* _Extracted data entries_:
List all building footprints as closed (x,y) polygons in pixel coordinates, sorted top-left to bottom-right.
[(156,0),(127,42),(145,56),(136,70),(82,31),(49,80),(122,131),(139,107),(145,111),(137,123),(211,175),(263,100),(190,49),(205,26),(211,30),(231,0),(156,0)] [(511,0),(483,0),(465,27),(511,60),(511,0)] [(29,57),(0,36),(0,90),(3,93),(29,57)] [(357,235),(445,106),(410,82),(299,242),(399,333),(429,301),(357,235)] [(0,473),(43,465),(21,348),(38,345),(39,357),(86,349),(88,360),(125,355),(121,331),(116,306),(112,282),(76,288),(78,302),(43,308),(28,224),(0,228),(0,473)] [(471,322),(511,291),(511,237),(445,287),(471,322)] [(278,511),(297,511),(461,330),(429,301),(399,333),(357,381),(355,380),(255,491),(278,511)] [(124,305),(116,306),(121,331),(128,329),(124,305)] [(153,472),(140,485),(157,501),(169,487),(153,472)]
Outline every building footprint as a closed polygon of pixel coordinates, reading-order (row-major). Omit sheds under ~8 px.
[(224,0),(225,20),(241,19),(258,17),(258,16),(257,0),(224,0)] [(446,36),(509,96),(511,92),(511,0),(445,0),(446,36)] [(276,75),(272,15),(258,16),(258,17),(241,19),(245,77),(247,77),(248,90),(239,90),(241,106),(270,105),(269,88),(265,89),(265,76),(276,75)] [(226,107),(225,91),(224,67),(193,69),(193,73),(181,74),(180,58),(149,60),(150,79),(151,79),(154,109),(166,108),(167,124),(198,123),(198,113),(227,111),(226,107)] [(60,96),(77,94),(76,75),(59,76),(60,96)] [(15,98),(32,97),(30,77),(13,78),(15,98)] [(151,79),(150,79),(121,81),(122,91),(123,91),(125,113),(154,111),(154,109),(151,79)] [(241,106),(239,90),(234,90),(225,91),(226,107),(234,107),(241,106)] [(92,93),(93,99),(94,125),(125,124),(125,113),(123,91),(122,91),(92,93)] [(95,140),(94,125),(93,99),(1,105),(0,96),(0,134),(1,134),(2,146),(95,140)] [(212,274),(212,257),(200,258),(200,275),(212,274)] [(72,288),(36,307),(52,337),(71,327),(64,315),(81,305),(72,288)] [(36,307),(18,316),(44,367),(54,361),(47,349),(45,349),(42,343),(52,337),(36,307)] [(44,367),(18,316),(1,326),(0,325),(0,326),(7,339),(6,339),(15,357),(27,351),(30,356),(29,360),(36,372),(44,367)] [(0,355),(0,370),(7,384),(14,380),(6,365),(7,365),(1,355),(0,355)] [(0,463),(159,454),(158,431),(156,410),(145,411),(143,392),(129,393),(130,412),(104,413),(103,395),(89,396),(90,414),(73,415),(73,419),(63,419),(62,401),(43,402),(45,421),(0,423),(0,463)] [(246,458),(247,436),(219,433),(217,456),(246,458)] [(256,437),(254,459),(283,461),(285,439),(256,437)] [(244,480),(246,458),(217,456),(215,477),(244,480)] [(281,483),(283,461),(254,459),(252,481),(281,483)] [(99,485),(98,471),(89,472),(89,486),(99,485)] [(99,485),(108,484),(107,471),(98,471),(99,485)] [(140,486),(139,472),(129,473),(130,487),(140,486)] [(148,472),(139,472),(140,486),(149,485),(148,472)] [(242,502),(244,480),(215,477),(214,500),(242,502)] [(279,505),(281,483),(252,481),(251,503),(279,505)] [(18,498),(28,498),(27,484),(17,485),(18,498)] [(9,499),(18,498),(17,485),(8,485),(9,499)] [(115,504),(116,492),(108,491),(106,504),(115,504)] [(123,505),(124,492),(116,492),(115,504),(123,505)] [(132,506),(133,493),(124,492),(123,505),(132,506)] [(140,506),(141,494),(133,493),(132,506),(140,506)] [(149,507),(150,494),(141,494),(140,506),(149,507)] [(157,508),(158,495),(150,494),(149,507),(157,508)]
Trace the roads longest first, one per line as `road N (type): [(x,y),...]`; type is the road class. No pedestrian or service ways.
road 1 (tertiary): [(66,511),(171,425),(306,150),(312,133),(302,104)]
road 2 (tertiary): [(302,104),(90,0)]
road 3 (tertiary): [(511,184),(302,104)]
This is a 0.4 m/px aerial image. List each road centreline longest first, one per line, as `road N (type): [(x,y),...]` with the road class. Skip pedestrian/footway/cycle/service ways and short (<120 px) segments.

* _Task statement_: Copy out all of the lines above word for word.

* _Response below_:
List all building footprints as closed (x,y) polygons in pixel coordinates, sorted top-left to bottom-right.
[(156,0),(127,42),(145,56),(136,70),(82,31),(49,80),(122,131),(139,107),(145,111),(137,123),(211,175),(263,100),(190,49),(205,26),(211,30),(231,0),(156,0)] [(511,0),(483,0),(465,27),(511,60),(511,0)] [(29,57),(0,36),(0,90),(3,93),(29,57)] [(357,235),(445,106),(410,82),(299,242),(399,333),(429,301),(357,235)] [(0,473),(43,465),(21,348),(38,345),(39,357),(86,349),(88,360),(125,355),(121,331),(116,306),(112,282),(76,288),(78,302),(43,308),(28,224),(0,228),(0,473)] [(471,322),(511,291),(511,237),(445,287),(471,322)] [(278,511),(297,511),(461,330),(429,301),(399,333),(357,381),(355,380),(255,491),(278,511)] [(124,305),(116,306),(121,331),(128,329),(124,305)] [(153,472),(140,485),(157,501),(169,487),(153,472)]
Outline every building footprint as a closed polygon of pixel coordinates, reading-order (row-major). Omit sheds under ~8 px.
[(224,0),(225,20),(241,19),(258,17),(258,16),(257,0),(224,0)] [(446,36),(509,96),(511,92),(511,0),(445,0),(446,36)] [(276,75),(272,15),(258,16),(258,17),(241,19),(245,77),(247,77),(248,90),(239,90),(241,106),(270,105),(269,88),(265,89),(265,76),(276,75)] [(226,107),(225,91),(224,67),(193,69),(193,73),(181,74),(180,58),(149,60),(150,79),(151,79),(154,109),(166,108),(167,124),(198,123),(198,113),(227,111),(226,107)] [(60,96),(77,94),(76,75),(59,76),(60,96)] [(15,98),(32,97),(30,77),(13,78),(15,98)] [(151,79),(150,79),(121,81),(122,91),(123,91),(125,113),(154,111),(154,109),(151,79)] [(241,106),(239,90),(234,90),(225,91),(226,107),(234,107),(241,106)] [(92,93),(93,99),(94,125),(125,124),(125,113),(123,91),(122,91),(92,93)] [(95,140),(94,125),(93,99),(1,105),(0,96),(0,134),(1,134),(2,146),(95,140)] [(212,274),(212,257),(200,258),(200,275),(212,274)] [(72,288),(36,307),(52,337),(71,327),(64,315),(81,305),(72,288)] [(36,307),(18,316),(44,367),(54,361),(47,349),(45,349),(42,343),(52,337),(36,307)] [(44,367),(18,316),(1,326),(0,325),(0,326),(7,339),(6,339),(15,357),(27,351),(30,356),(29,360),(36,372),(44,367)] [(0,355),(0,370),(7,384),(14,380),(6,365),(7,365),(1,355),(0,355)] [(0,463),(159,454),(158,431),(156,410),(145,411),(143,392),(129,393),(130,412),(104,413),(103,395),(89,396),(90,414),(73,415),(73,419),(63,419),(62,401),(43,402),(45,421),(0,423),(0,463)] [(246,458),(247,436),(219,433),(217,456),(246,458)] [(256,437),(254,459),(283,461),(285,439),(256,437)] [(244,480),(246,458),(217,456),(215,477),(244,480)] [(281,483),(283,461),(254,459),(252,481),(281,483)] [(99,485),(98,471),(89,472),(89,486),(99,485)] [(99,485),(108,484),(107,471),(98,471),(99,485)] [(140,486),(139,472),(129,473),(130,487),(140,486)] [(148,472),(139,472),(140,486),(149,485),(148,472)] [(242,502),(244,480),(215,477),(214,500),(242,502)] [(279,505),(281,483),(252,481),(251,503),(279,505)] [(18,498),(28,498),(27,484),(17,485),(18,498)] [(9,499),(18,498),(17,485),(8,485),(9,499)] [(115,504),(116,492),(108,491),(106,504),(115,504)] [(123,505),(124,492),(116,492),(115,504),(123,505)] [(132,506),(133,493),(124,492),(123,505),(132,506)] [(140,506),(141,494),(133,493),(132,506),(140,506)] [(149,507),(150,494),(141,494),(140,506),(149,507)] [(157,508),(158,495),(150,494),(149,507),(157,508)]
Trace the roads longest first, one per line as `road N (type): [(x,y),...]`; type is the road class. No pedestrian or service ways.
road 1 (tertiary): [(66,511),(171,425),(306,150),(312,133),(302,104)]
road 2 (tertiary): [(302,104),(90,0)]
road 3 (tertiary): [(511,184),(302,104)]
This is a 0.4 m/px aerial image. List each road centreline longest first, one per line, as `road N (type): [(x,y),...]` with the road class. Skip pedestrian/footway/cycle/service ways and short (<120 px) segments.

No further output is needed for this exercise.